TO DO: After locating the line that contains "orange candle: 1 -> 0" in the data below, set down exactly that line and each one after it through the line that contains "yellow star: 1 -> 0", and nothing more.
INFORMATION below:
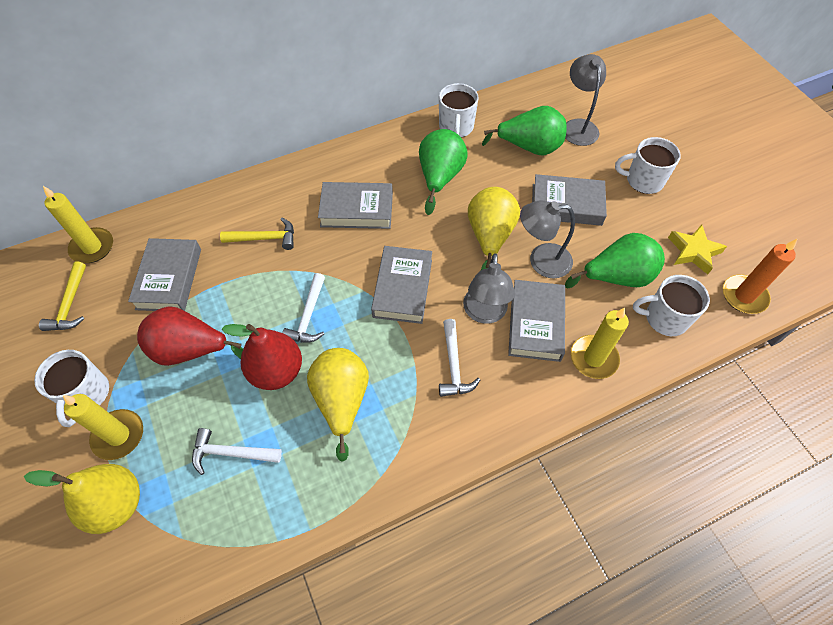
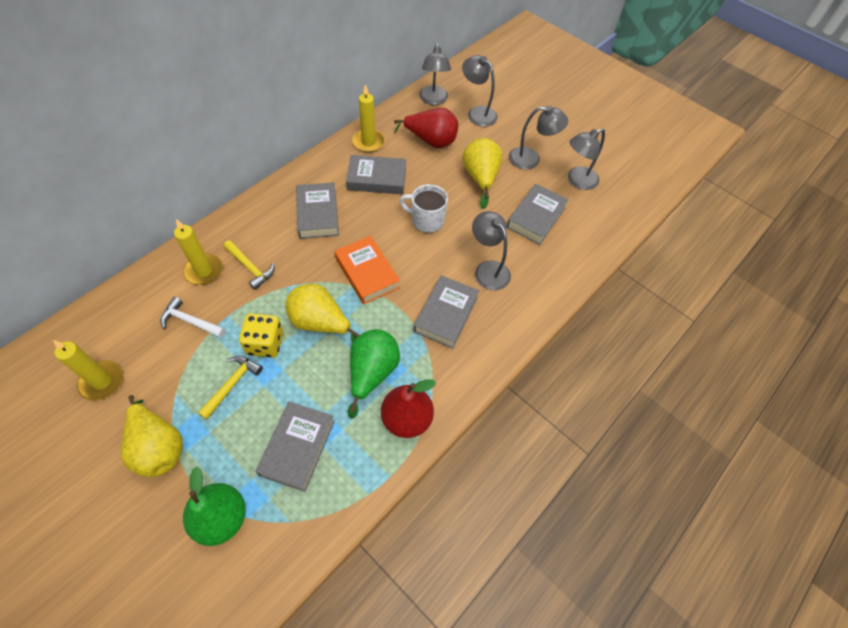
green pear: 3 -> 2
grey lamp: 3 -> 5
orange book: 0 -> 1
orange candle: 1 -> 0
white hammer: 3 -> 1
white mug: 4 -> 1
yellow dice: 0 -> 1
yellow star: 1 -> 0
End of INFORMATION.
INFORMATION below:
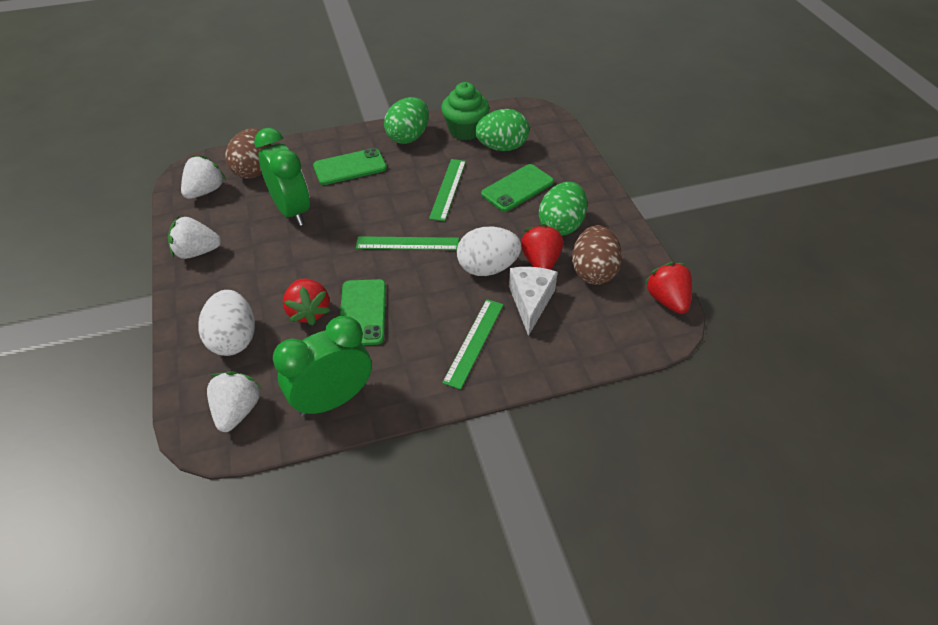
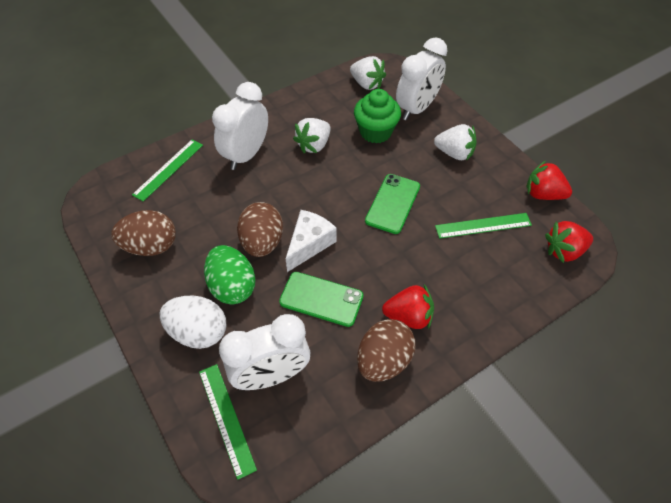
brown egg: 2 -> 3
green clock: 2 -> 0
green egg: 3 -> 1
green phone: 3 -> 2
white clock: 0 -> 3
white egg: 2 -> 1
End of INFORMATION.
RESPONSE TO THE EXERCISE:
orange candle: 1 -> 0
white hammer: 3 -> 1
white mug: 4 -> 1
yellow dice: 0 -> 1
yellow star: 1 -> 0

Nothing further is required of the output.